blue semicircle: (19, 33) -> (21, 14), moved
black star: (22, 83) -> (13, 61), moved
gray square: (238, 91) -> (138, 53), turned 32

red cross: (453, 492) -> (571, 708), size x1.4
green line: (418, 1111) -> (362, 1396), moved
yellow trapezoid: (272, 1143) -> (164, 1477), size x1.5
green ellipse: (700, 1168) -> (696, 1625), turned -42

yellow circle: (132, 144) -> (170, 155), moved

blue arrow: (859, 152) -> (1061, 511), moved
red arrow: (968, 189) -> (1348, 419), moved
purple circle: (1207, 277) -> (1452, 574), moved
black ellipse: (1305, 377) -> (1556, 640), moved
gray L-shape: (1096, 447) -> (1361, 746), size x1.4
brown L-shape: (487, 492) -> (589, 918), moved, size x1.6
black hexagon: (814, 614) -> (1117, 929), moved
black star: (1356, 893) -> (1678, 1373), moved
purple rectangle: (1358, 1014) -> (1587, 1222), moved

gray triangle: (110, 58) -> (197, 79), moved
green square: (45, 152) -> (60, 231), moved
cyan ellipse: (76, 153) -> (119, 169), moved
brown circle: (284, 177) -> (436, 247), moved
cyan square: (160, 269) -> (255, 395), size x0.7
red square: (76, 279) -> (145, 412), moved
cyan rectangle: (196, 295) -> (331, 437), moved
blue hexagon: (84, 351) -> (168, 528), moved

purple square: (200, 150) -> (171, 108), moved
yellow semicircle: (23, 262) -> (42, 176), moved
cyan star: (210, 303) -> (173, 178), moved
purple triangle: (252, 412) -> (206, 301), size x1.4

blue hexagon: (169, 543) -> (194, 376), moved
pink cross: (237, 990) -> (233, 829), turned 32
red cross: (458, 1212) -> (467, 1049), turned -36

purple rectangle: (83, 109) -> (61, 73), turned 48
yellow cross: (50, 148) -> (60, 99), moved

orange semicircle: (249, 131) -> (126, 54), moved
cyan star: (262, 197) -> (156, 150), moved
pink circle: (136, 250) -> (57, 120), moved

-*-

_TASK TO CARRY OUT_
Once you have read the records above, set every one of them down again exactly.

_RESPONSE BELOW_
blue semicircle: (19, 33) -> (21, 14), moved
black star: (22, 83) -> (13, 61), moved
gray square: (238, 91) -> (138, 53), turned 32

red cross: (453, 492) -> (571, 708), size x1.4
green line: (418, 1111) -> (362, 1396), moved
yellow trapezoid: (272, 1143) -> (164, 1477), size x1.5
green ellipse: (700, 1168) -> (696, 1625), turned -42

yellow circle: (132, 144) -> (170, 155), moved

blue arrow: (859, 152) -> (1061, 511), moved
red arrow: (968, 189) -> (1348, 419), moved
purple circle: (1207, 277) -> (1452, 574), moved
black ellipse: (1305, 377) -> (1556, 640), moved
gray L-shape: (1096, 447) -> (1361, 746), size x1.4
brown L-shape: (487, 492) -> (589, 918), moved, size x1.6
black hexagon: (814, 614) -> (1117, 929), moved
black star: (1356, 893) -> (1678, 1373), moved
purple rectangle: (1358, 1014) -> (1587, 1222), moved

gray triangle: (110, 58) -> (197, 79), moved
green square: (45, 152) -> (60, 231), moved
cyan ellipse: (76, 153) -> (119, 169), moved
brown circle: (284, 177) -> (436, 247), moved
cyan square: (160, 269) -> (255, 395), size x0.7
red square: (76, 279) -> (145, 412), moved
cyan rectangle: (196, 295) -> (331, 437), moved
blue hexagon: (84, 351) -> (168, 528), moved

purple square: (200, 150) -> (171, 108), moved
yellow semicircle: (23, 262) -> (42, 176), moved
cyan star: (210, 303) -> (173, 178), moved
purple triangle: (252, 412) -> (206, 301), size x1.4

blue hexagon: (169, 543) -> (194, 376), moved
pink cross: (237, 990) -> (233, 829), turned 32
red cross: (458, 1212) -> (467, 1049), turned -36

purple rectangle: (83, 109) -> (61, 73), turned 48
yellow cross: (50, 148) -> (60, 99), moved

orange semicircle: (249, 131) -> (126, 54), moved
cyan star: (262, 197) -> (156, 150), moved
pink circle: (136, 250) -> (57, 120), moved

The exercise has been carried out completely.